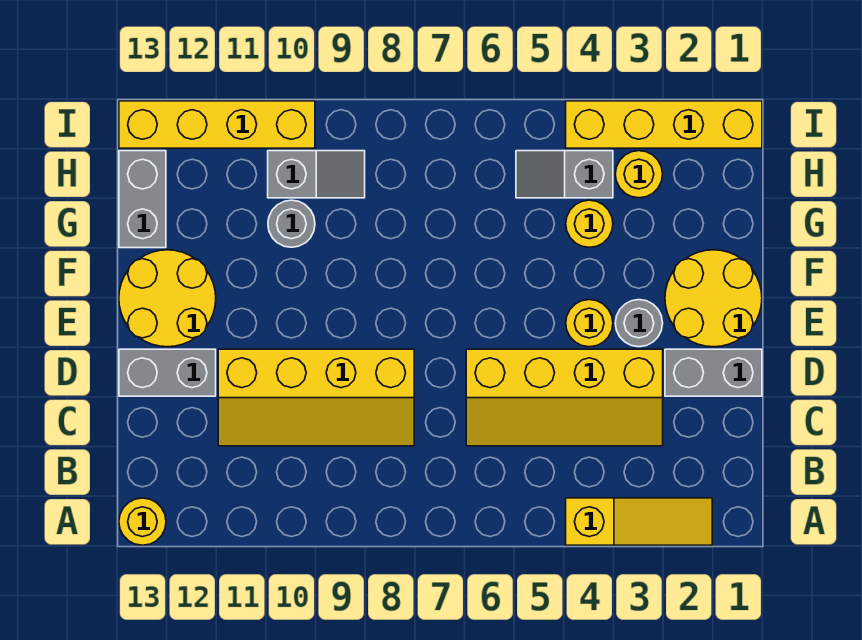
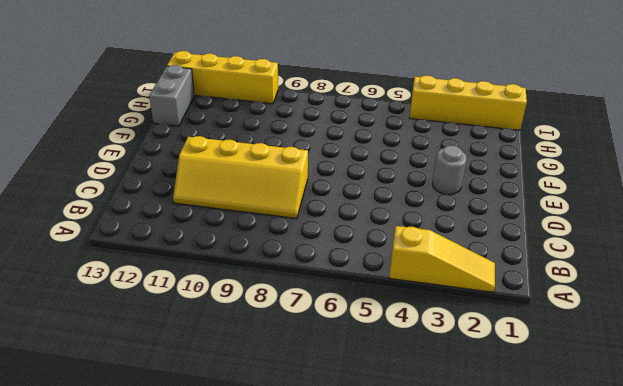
none -> yellow round brick A13 level 1
none -> yellow slope C3:D6 level 1 top D
none -> grey brick D1:D2 level 1

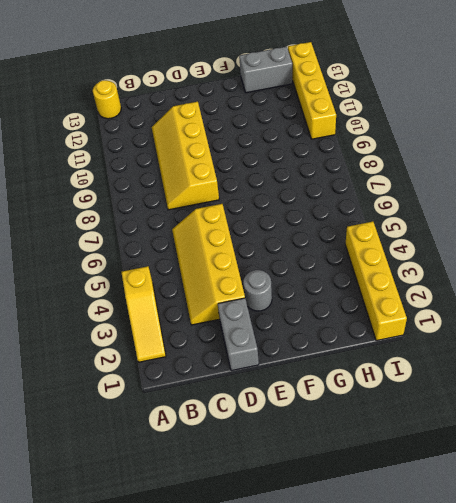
none -> grey brick D12:D13 level 1
none -> yellow round brick E1:F2 level 1
none -> yellow round brick E4 level 1

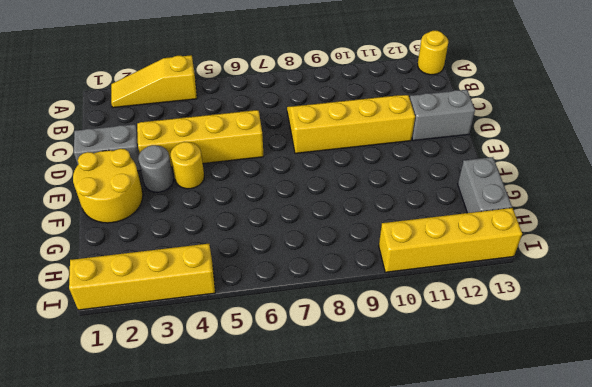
none -> yellow round brick E12:F13 level 1
none -> yellow round brick G4 level 1
none -> grey round brick G10 level 1

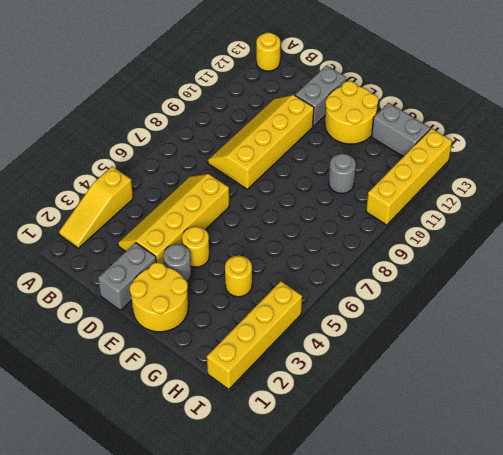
none -> yellow round brick H3 level 1
none -> grey slope H4:H5 level 1 top 4
none -> grey slope H9:H10 level 1 top 10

^^^^

The material above is to be transcribed exactly, with all pictures omitted.

• [TASK RESULT]
none -> yellow round brick A13 level 1
none -> yellow slope C3:D6 level 1 top D
none -> grey brick D1:D2 level 1

none -> grey brick D12:D13 level 1
none -> yellow round brick E1:F2 level 1
none -> yellow round brick E4 level 1

none -> yellow round brick E12:F13 level 1
none -> yellow round brick G4 level 1
none -> grey round brick G10 level 1

none -> yellow round brick H3 level 1
none -> grey slope H4:H5 level 1 top 4
none -> grey slope H9:H10 level 1 top 10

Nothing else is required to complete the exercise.